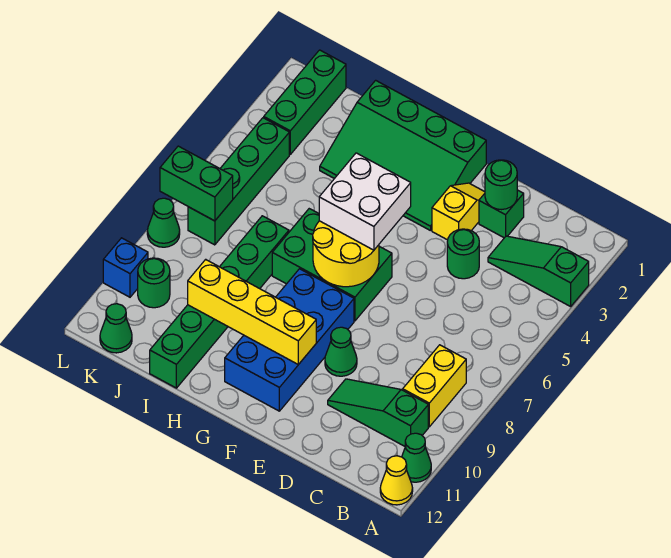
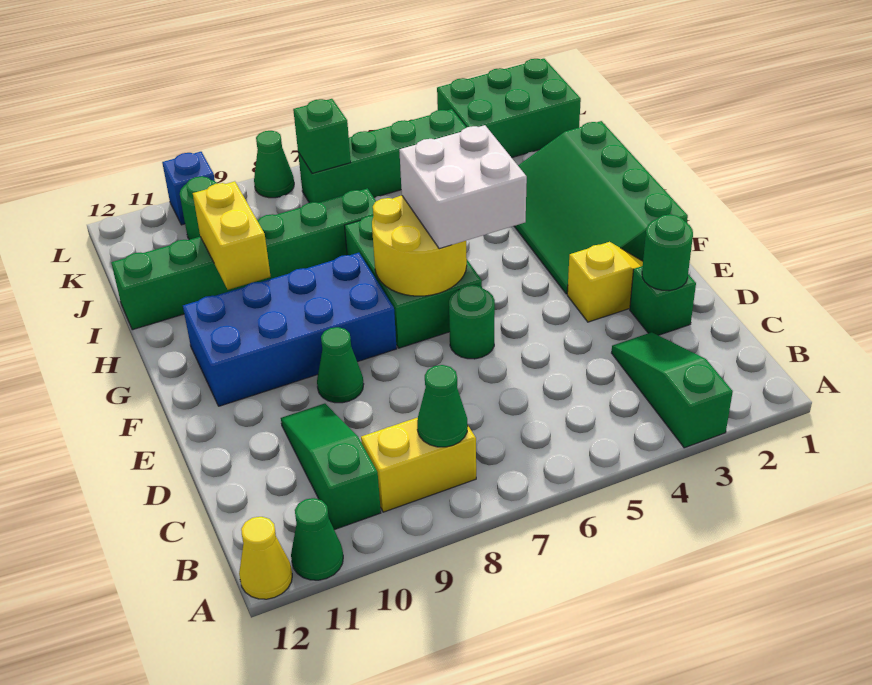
green 1x1 round brick [447,229,479,279] -> green 1x1 round brick moved to [449,285,495,359]
yellow 1x4 brick [188,259,316,365] -> yellow 1x2 brick [193,181,271,290]
green 1x3 brick [264,50,346,154] -> green 2x3 brick [437,59,581,158]
green 1x2 brick [160,146,233,221] -> green 1x1 brick [293,99,351,173]
green 1x1 cone [100,304,132,353] -> green 1x1 cone moved to [417,365,468,447]

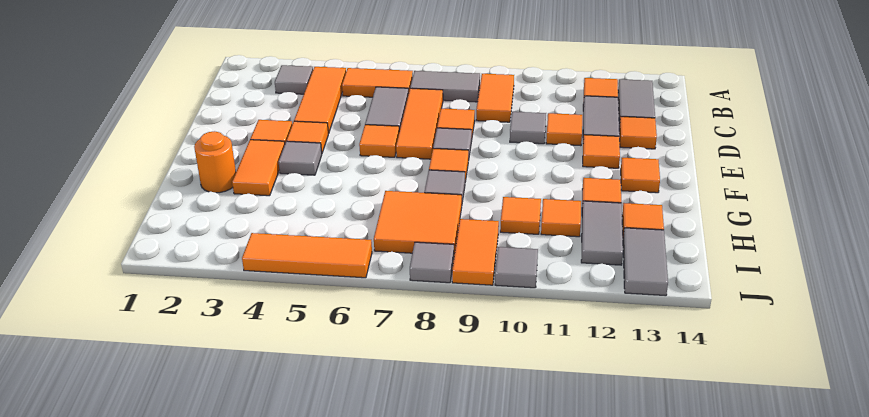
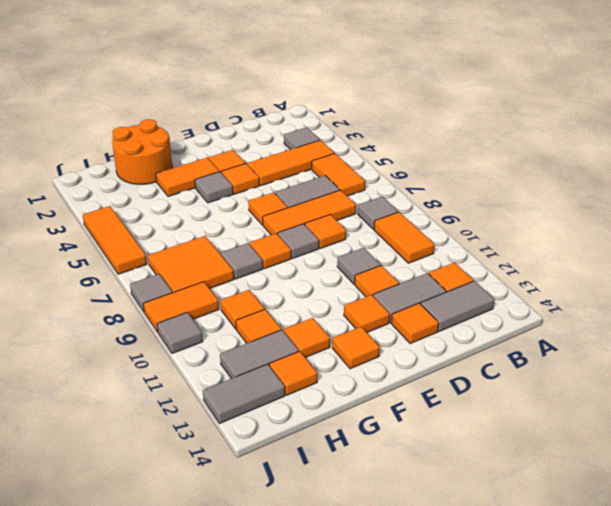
grey 1x2 tile [410,71,480,102] -> grey 1x1 tile [358,197,398,229]
orange 1x2 tile [476,74,514,122] -> orange 1x2 tile turned to [374,212,434,263]
orange 1x1 round brick [194,131,236,193] -> orange 2x2 round brick [112,119,172,184]

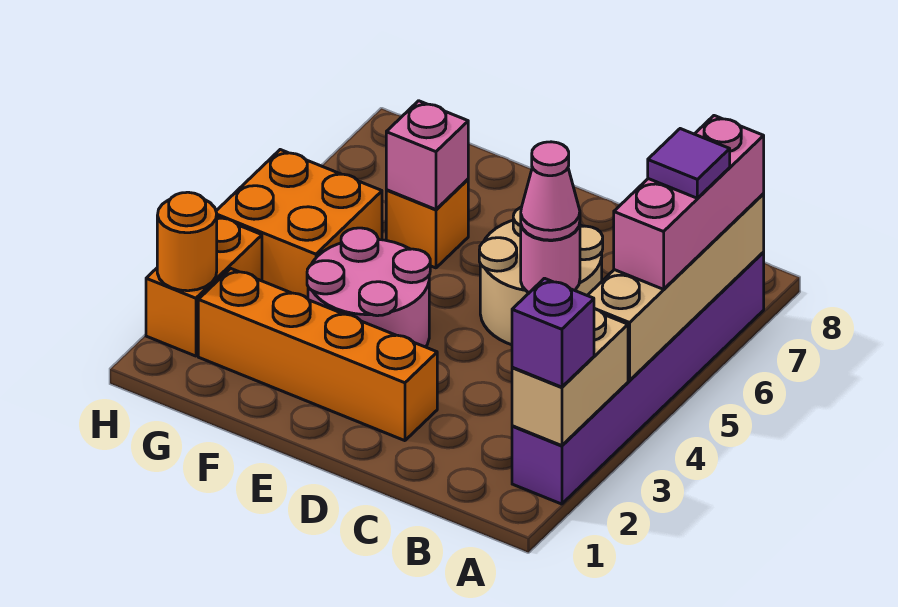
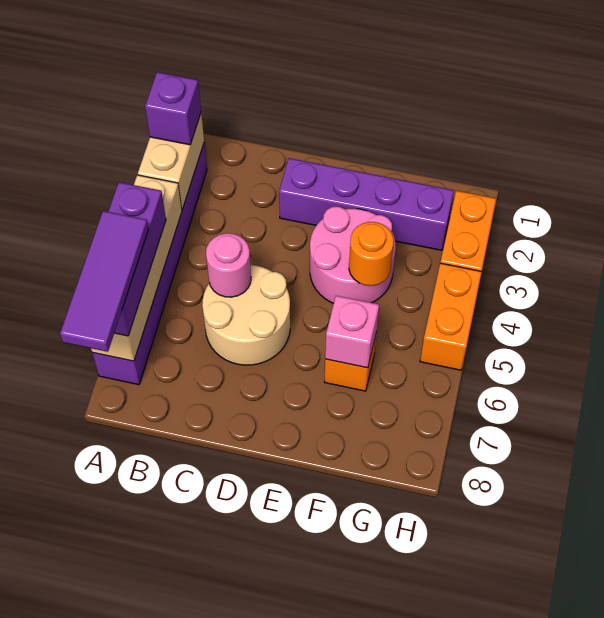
pink 1x3 brick [614,116,764,289] -> purple 1x3 brick [108,182,166,336]
purple 1x1 tile [648,129,730,198] -> purple 1x3 tile [60,211,149,352]
pink 1x1 cone [521,142,580,240] -> none
orange 1x4 brick [198,269,437,441] -> purple 1x4 brick [279,158,454,250]
orange 2x2 brick [216,150,382,299] -> orange 1x2 brick [420,263,482,370]
orange 1x1 round brick [157,192,217,291] -> orange 1x1 round brick moved to [349,222,394,286]

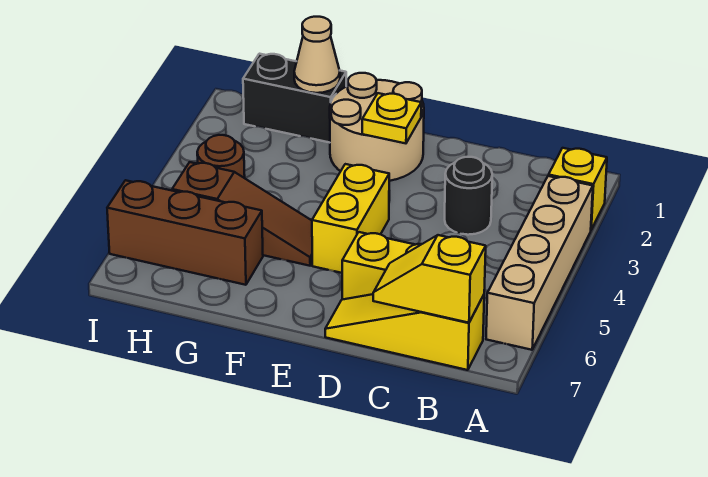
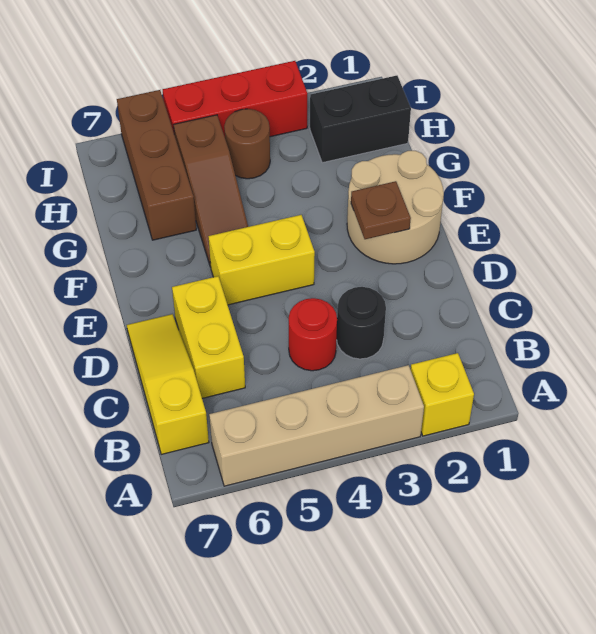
yellow 1x2 slope [373,235,486,323] -> none
none -> red 1x1 round brick [289,298,337,371]
yellow 1x1 plate [362,93,421,143] -> brown 1x1 plate [351,181,411,239]
black 1x2 brick [243,54,346,143] -> black 1x2 brick turned to [310,76,411,163]
tan 1x1 cone [294,17,340,93] -> none
none -> red 1x3 brick [163,61,307,137]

______

▶ _Instructions for the task_
Pick out every line above that contains the word "purple" and copy it.

▶ _Your solution_
pink 1x3 brick [614,116,764,289] -> purple 1x3 brick [108,182,166,336]
purple 1x1 tile [648,129,730,198] -> purple 1x3 tile [60,211,149,352]
orange 1x4 brick [198,269,437,441] -> purple 1x4 brick [279,158,454,250]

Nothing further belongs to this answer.